--- SUPPLIED DATA Enclosed Below ---

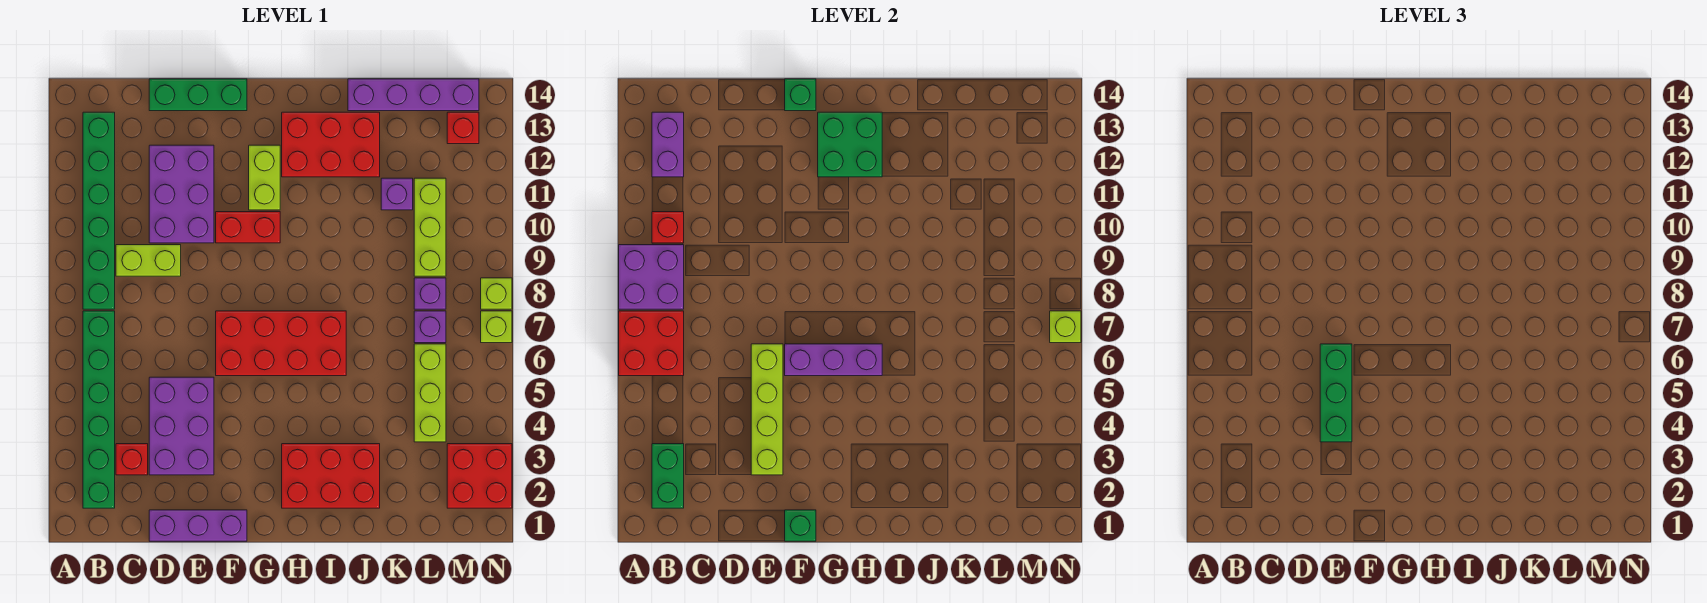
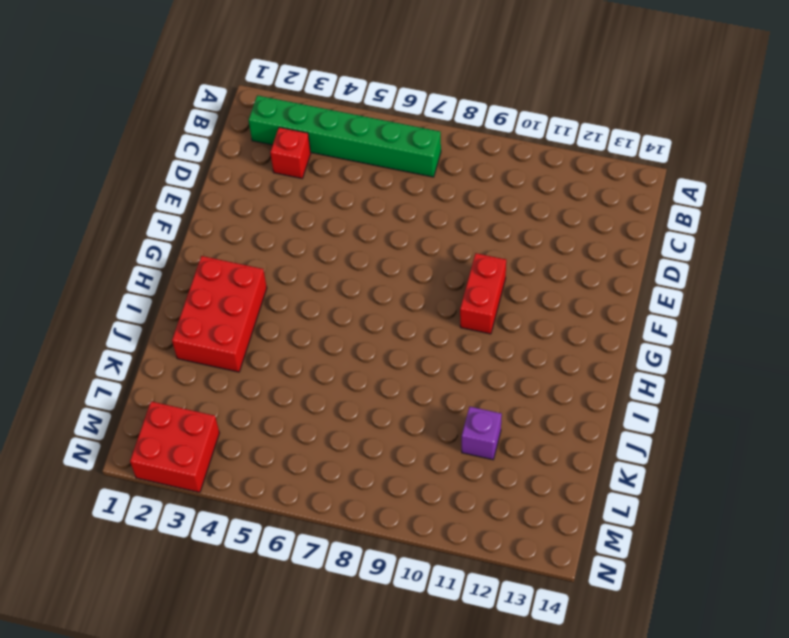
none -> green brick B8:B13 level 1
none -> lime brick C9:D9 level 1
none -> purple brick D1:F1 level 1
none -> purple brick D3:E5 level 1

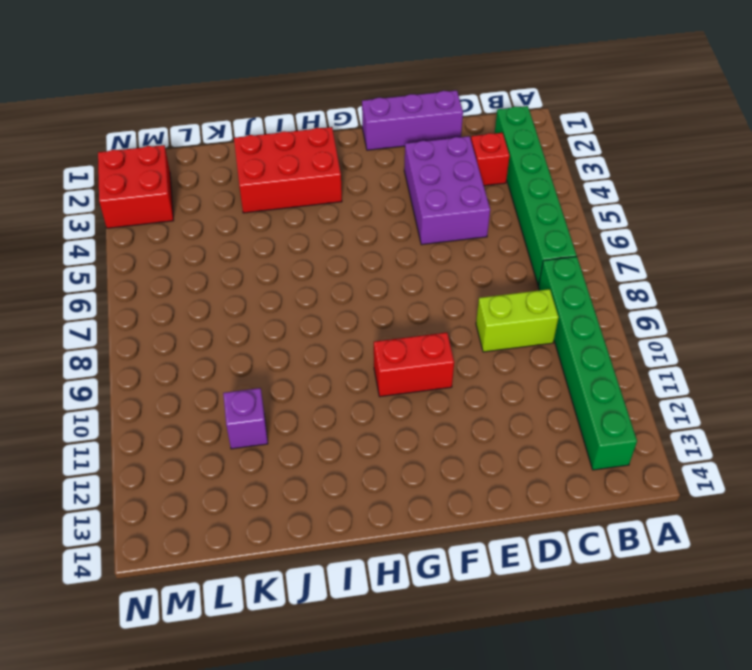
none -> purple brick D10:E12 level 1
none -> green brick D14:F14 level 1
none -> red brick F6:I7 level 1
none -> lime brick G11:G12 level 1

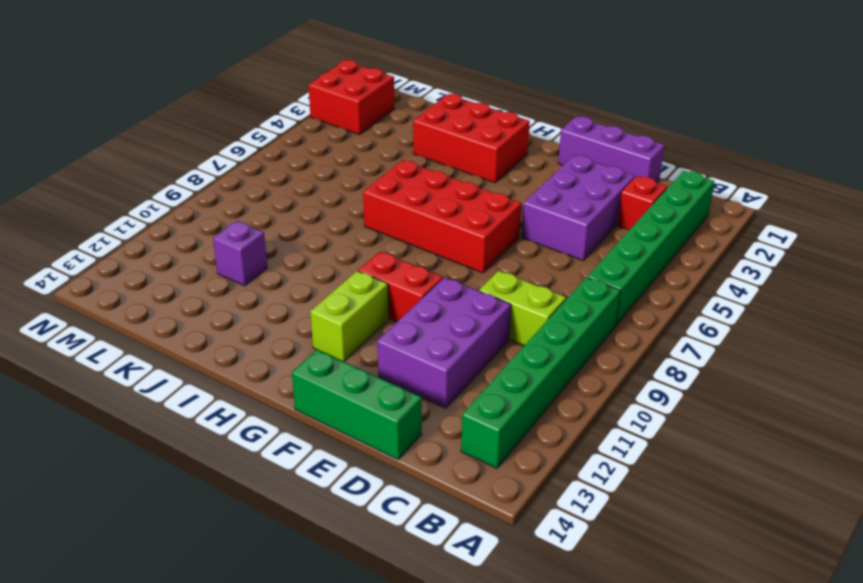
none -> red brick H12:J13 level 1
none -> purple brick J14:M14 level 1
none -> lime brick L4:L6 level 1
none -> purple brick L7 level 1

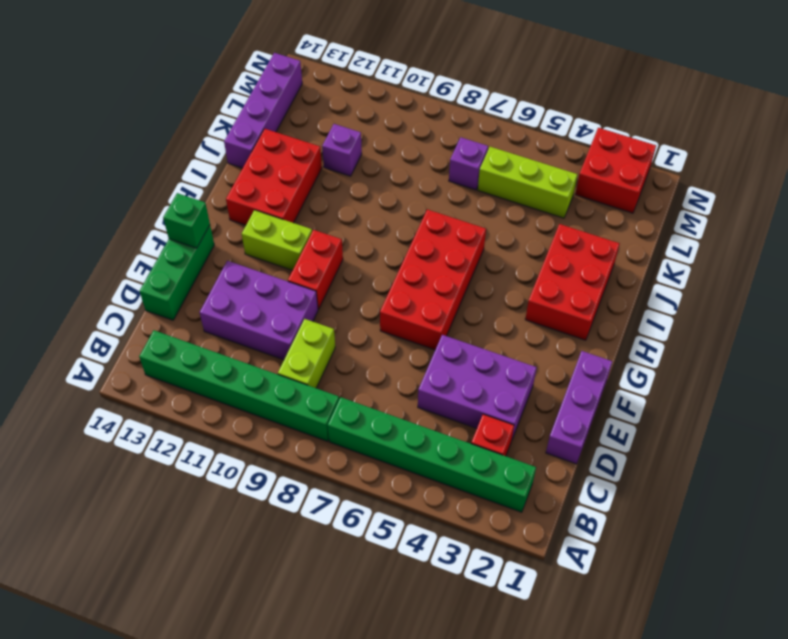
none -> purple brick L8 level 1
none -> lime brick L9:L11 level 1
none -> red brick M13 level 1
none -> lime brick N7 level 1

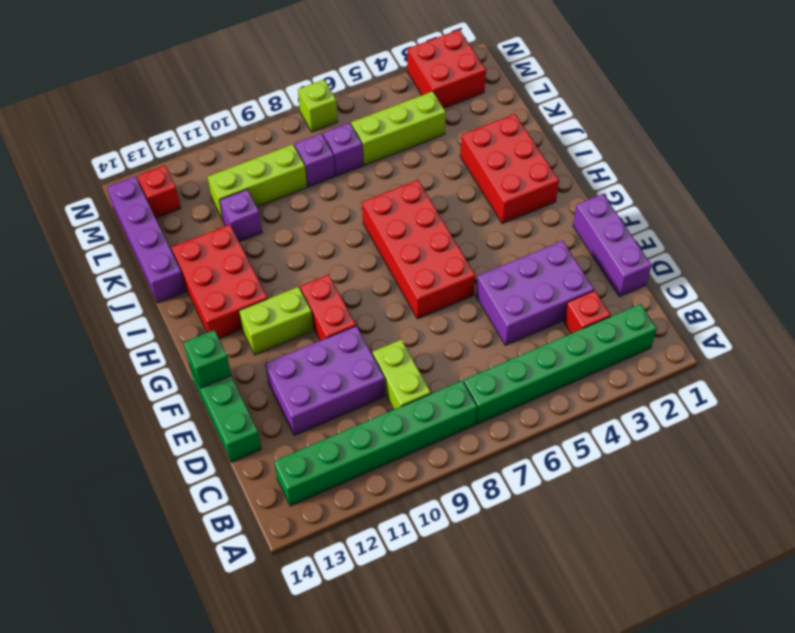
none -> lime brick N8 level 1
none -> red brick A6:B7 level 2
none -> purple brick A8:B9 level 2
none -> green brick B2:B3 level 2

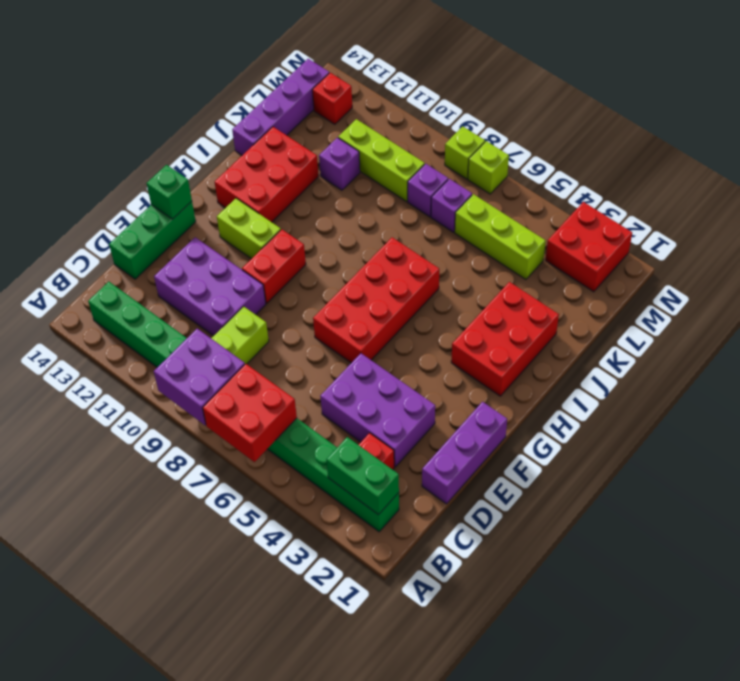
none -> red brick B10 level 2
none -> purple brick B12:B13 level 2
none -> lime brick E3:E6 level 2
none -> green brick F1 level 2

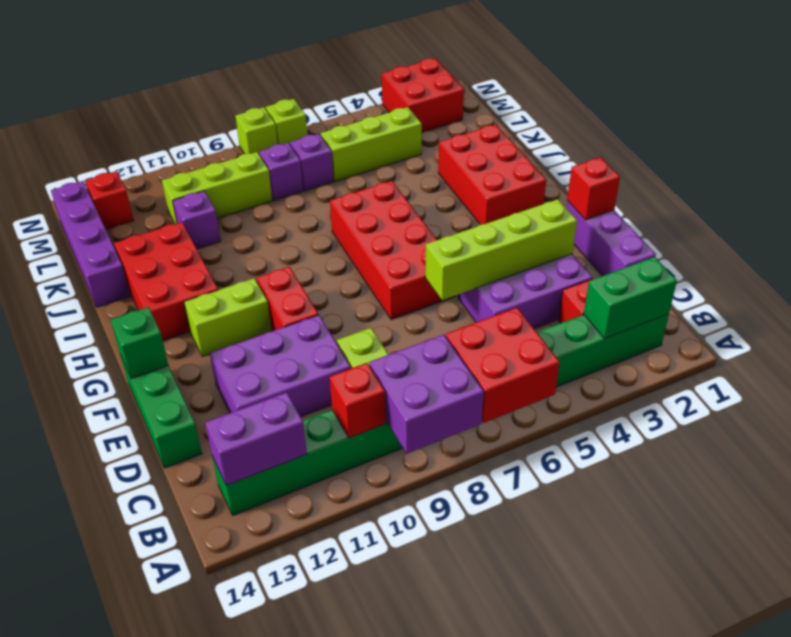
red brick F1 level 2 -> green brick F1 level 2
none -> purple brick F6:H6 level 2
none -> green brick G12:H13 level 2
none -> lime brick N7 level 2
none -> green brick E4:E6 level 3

--- End of Enclosed SUPPLIED DATA ---
--- SUPPLIED DATA Enclosed Below ---

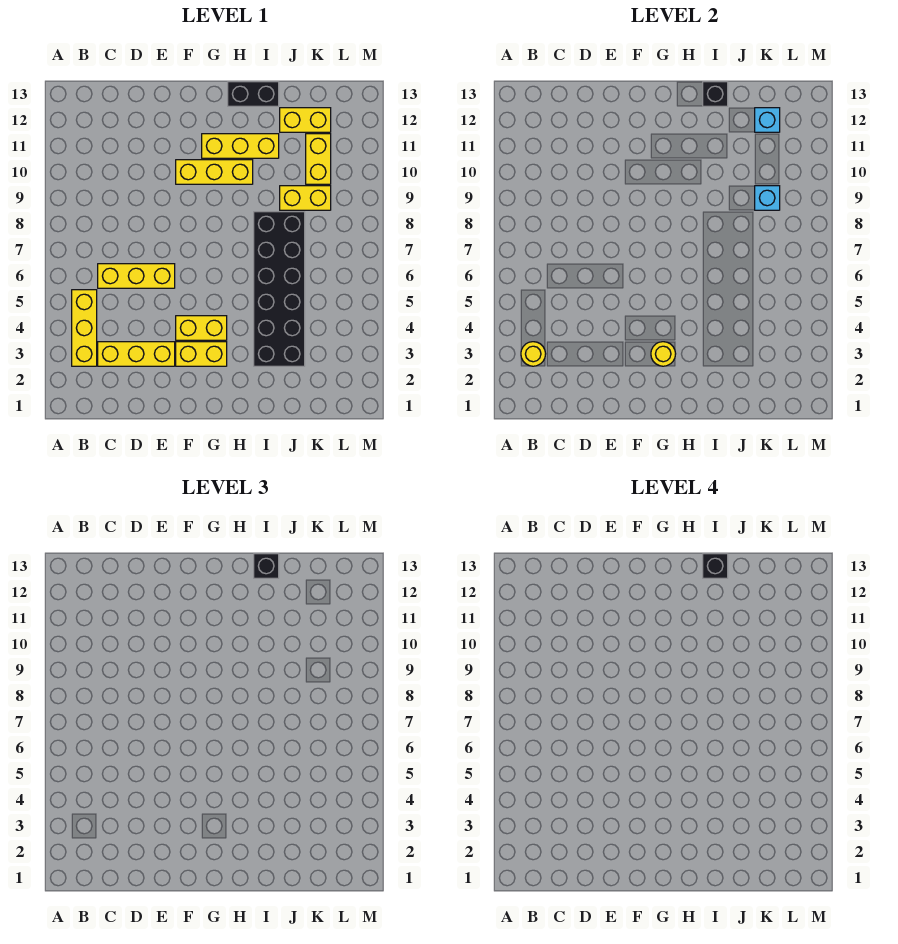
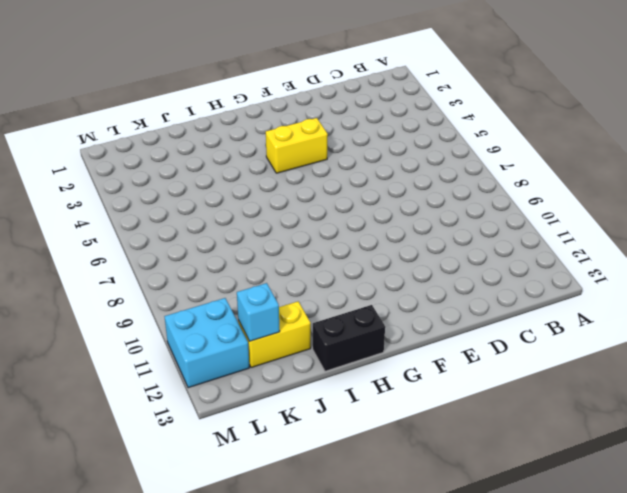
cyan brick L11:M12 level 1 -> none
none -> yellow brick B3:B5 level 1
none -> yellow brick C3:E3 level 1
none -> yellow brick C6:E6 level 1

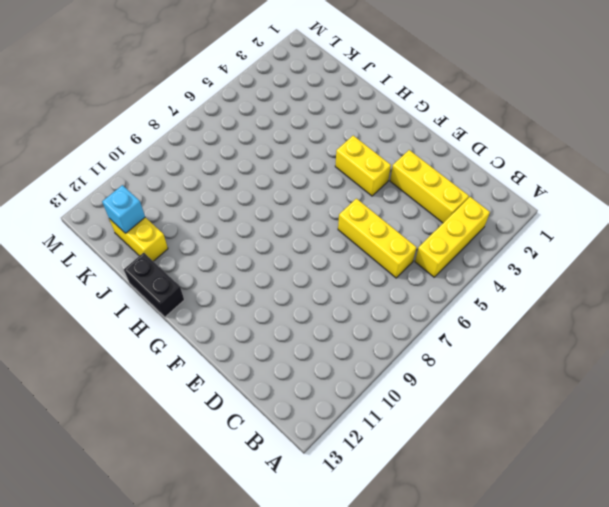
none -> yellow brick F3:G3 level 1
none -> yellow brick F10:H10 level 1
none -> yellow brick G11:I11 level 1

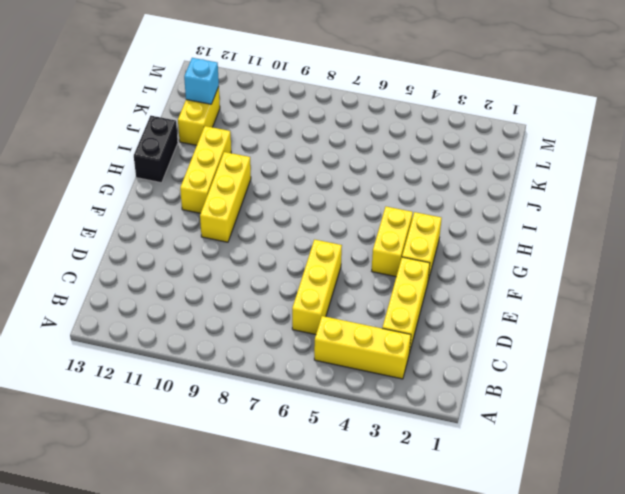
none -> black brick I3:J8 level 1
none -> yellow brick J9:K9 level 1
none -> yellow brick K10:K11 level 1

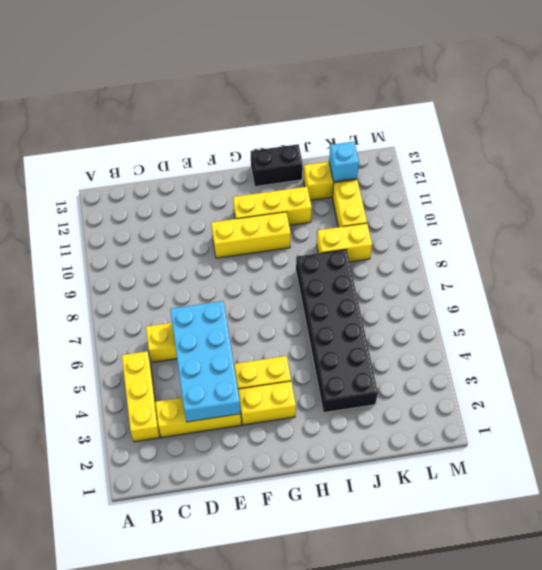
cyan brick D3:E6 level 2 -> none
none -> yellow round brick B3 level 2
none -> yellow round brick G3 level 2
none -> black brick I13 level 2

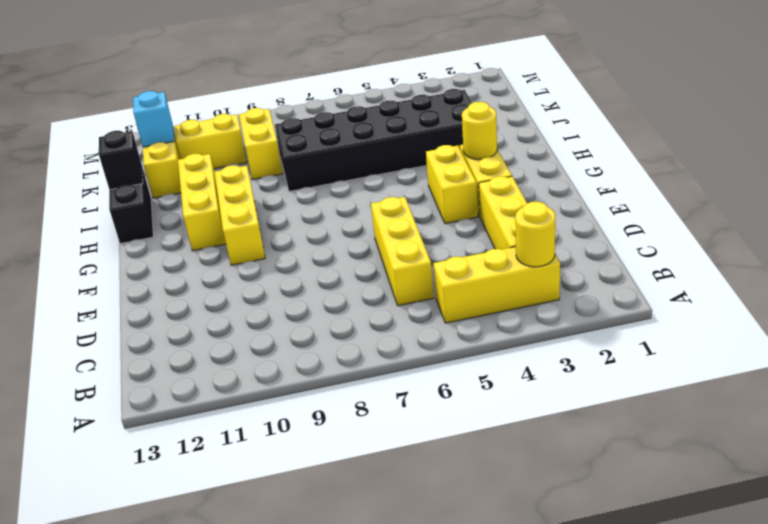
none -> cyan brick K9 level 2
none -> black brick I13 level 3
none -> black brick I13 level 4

--- End of Enclosed SUPPLIED DATA ---

- _WORK ITEM_: No picture is to be printed. Output exactly the lines above from the line containing "none -> green brick B8:B13 level 1" through the line containing "none -> green brick E4:E6 level 3".

- _ANSWER TO THE EXERCISE_:
none -> green brick B8:B13 level 1
none -> lime brick C9:D9 level 1
none -> purple brick D1:F1 level 1
none -> purple brick D3:E5 level 1

none -> purple brick D10:E12 level 1
none -> green brick D14:F14 level 1
none -> red brick F6:I7 level 1
none -> lime brick G11:G12 level 1

none -> red brick H12:J13 level 1
none -> purple brick J14:M14 level 1
none -> lime brick L4:L6 level 1
none -> purple brick L7 level 1

none -> purple brick L8 level 1
none -> lime brick L9:L11 level 1
none -> red brick M13 level 1
none -> lime brick N7 level 1

none -> lime brick N8 level 1
none -> red brick A6:B7 level 2
none -> purple brick A8:B9 level 2
none -> green brick B2:B3 level 2

none -> red brick B10 level 2
none -> purple brick B12:B13 level 2
none -> lime brick E3:E6 level 2
none -> green brick F1 level 2

red brick F1 level 2 -> green brick F1 level 2
none -> purple brick F6:H6 level 2
none -> green brick G12:H13 level 2
none -> lime brick N7 level 2
none -> green brick E4:E6 level 3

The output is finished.